(Input material begins)
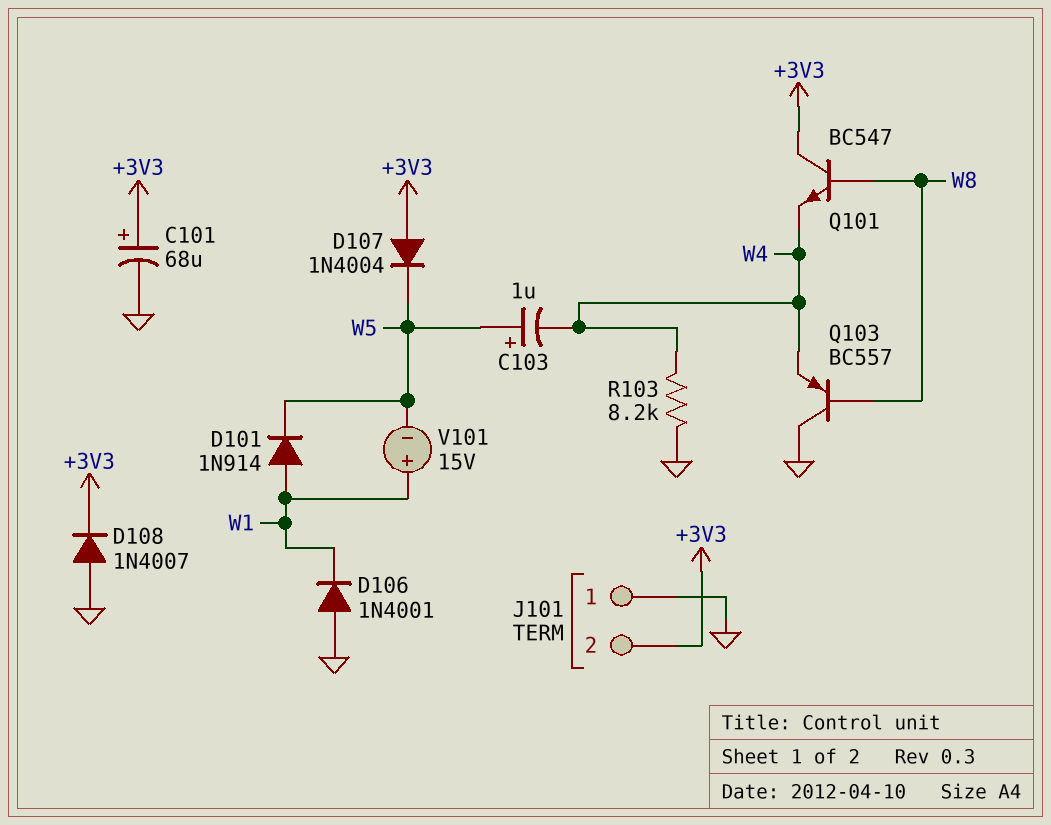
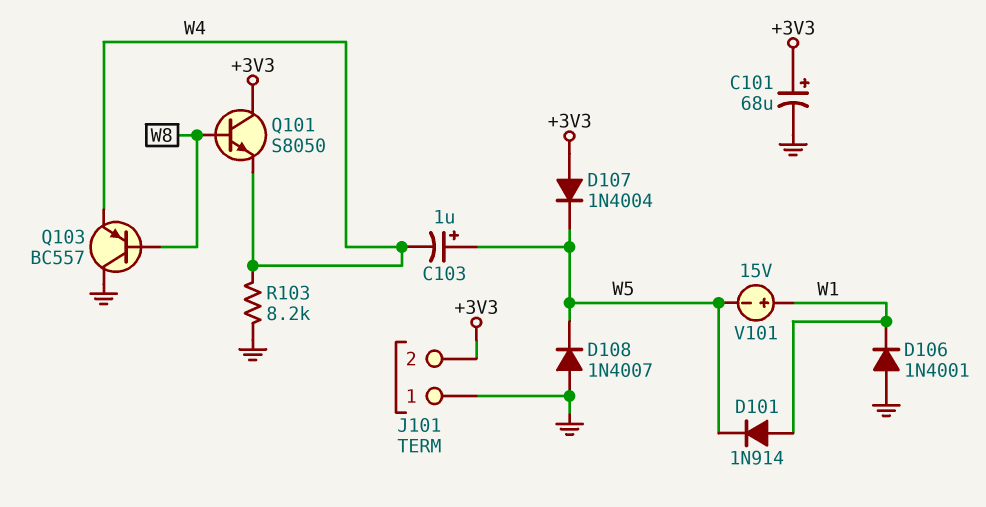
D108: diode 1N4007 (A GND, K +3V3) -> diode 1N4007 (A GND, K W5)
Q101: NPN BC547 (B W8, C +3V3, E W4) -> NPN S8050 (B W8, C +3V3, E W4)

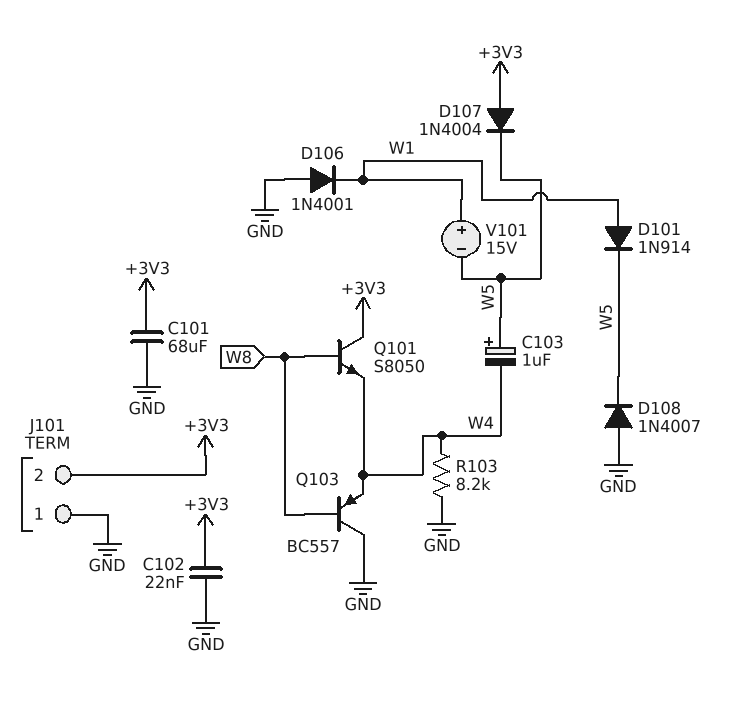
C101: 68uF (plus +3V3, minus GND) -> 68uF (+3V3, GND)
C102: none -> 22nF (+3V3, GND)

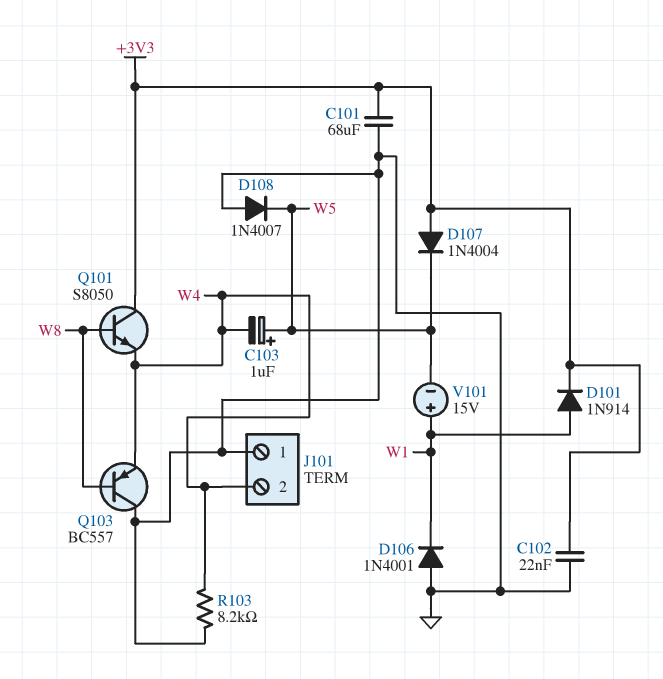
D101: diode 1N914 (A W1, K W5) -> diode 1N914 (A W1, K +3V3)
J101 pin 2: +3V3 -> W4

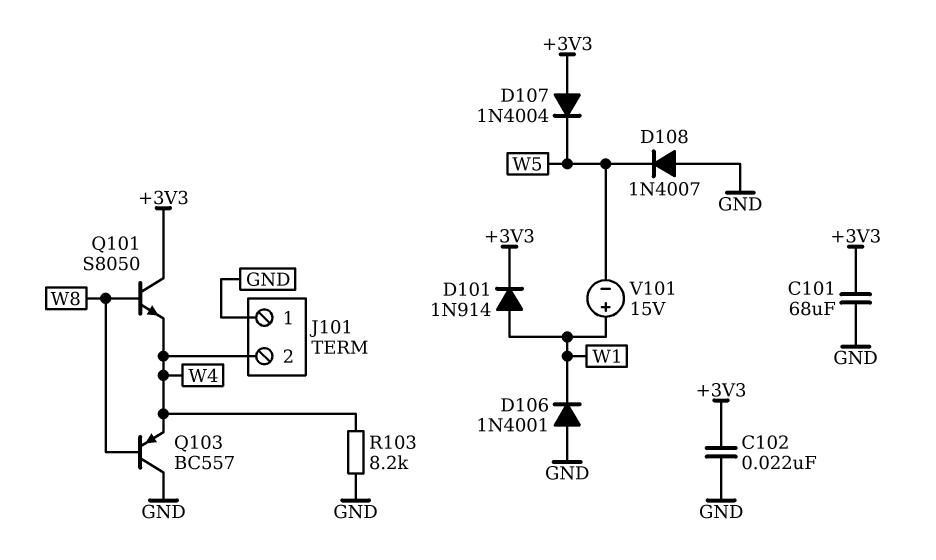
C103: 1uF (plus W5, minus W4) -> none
(Input material ends)
What the exercise asks :: Output every record above word for word, omitting any pictures they contain.

Answer to this problem ::
D108: diode 1N4007 (A GND, K +3V3) -> diode 1N4007 (A GND, K W5)
Q101: NPN BC547 (B W8, C +3V3, E W4) -> NPN S8050 (B W8, C +3V3, E W4)

C101: 68uF (plus +3V3, minus GND) -> 68uF (+3V3, GND)
C102: none -> 22nF (+3V3, GND)

D101: diode 1N914 (A W1, K W5) -> diode 1N914 (A W1, K +3V3)
J101 pin 2: +3V3 -> W4

C103: 1uF (plus W5, minus W4) -> none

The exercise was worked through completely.